───── Supplied entries

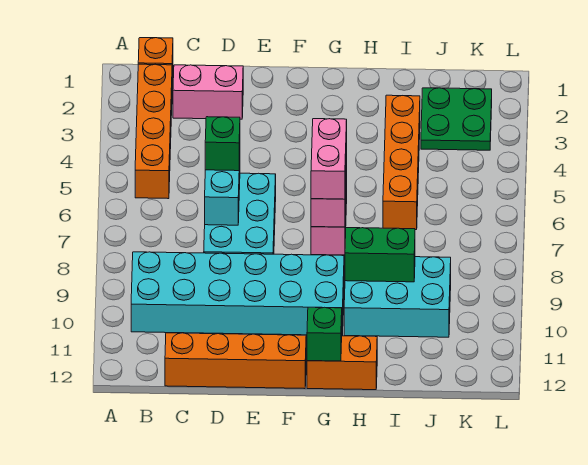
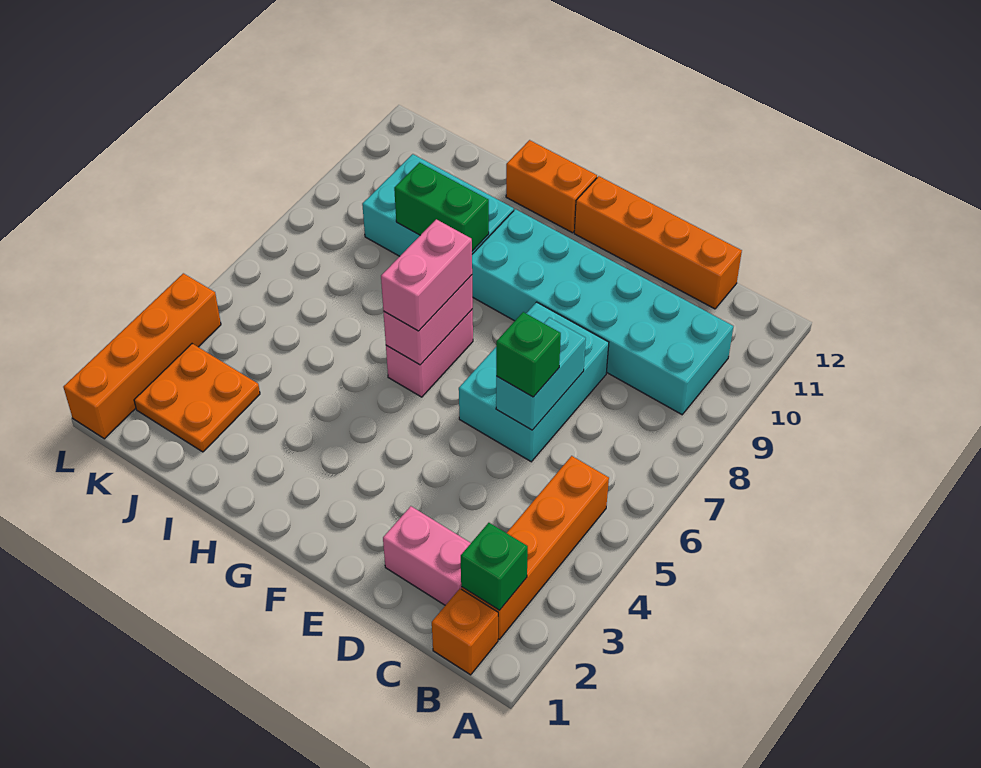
green brick G12 level 2 -> green brick B2 level 2
orange brick I3:I6 level 1 -> orange brick L1:L4 level 1
green plate J2:K3 level 1 -> orange plate J2:K3 level 1

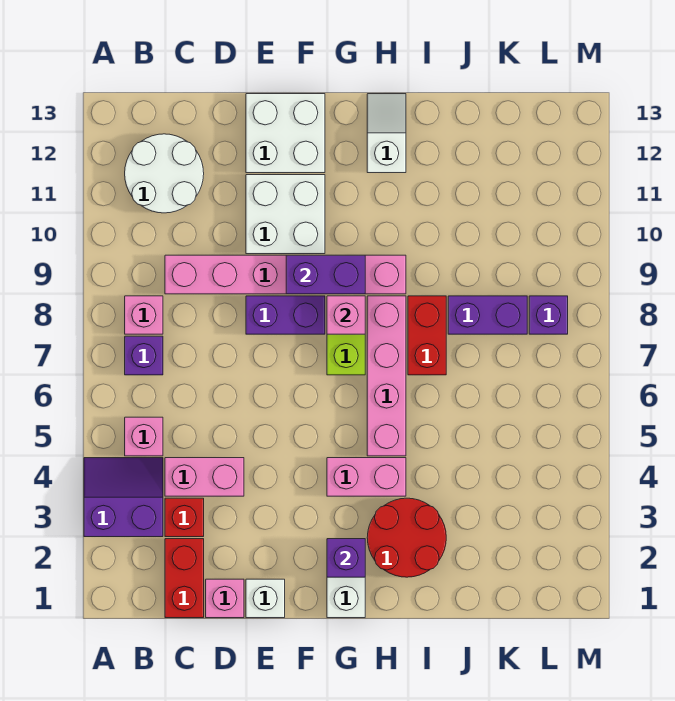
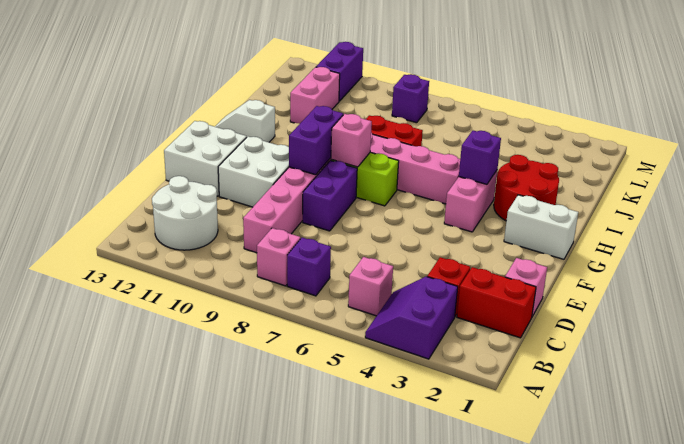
pink brick C4:D4 level 1 -> pink brick J11:K11 level 1
white brick E1 level 1 -> none
purple brick G2 level 2 -> purple brick H4 level 2
purple brick J8:K8 level 1 -> purple brick L11:M11 level 1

──────────

Work required: What you give back should be exactly the lines from the one with "pink brick C4:D4" through the final line of the listing, and no others.

Expected answer:
pink brick C4:D4 level 1 -> pink brick J11:K11 level 1
white brick E1 level 1 -> none
purple brick G2 level 2 -> purple brick H4 level 2
purple brick J8:K8 level 1 -> purple brick L11:M11 level 1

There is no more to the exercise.